== Extracted information
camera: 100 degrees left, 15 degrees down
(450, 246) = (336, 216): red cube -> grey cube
====
== Extracted information
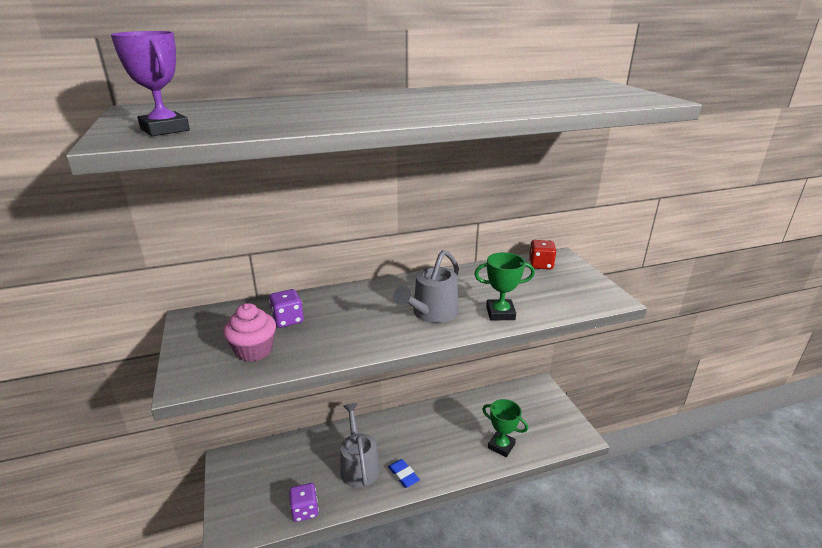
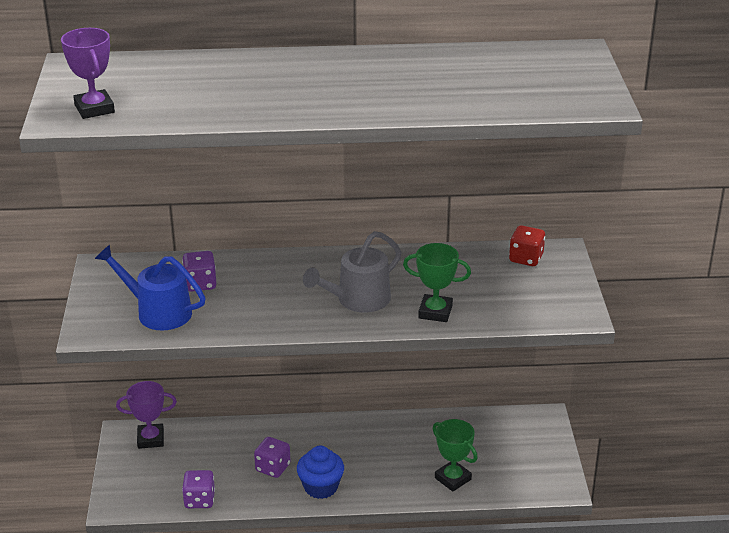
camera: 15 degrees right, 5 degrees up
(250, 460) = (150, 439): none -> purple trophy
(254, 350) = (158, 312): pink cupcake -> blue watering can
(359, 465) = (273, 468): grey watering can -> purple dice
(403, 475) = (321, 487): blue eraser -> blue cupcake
====
(What is being asked):
Report how many lines in the entries hold the string "camera". Nothing but the number is wanted.

(Expected output):
2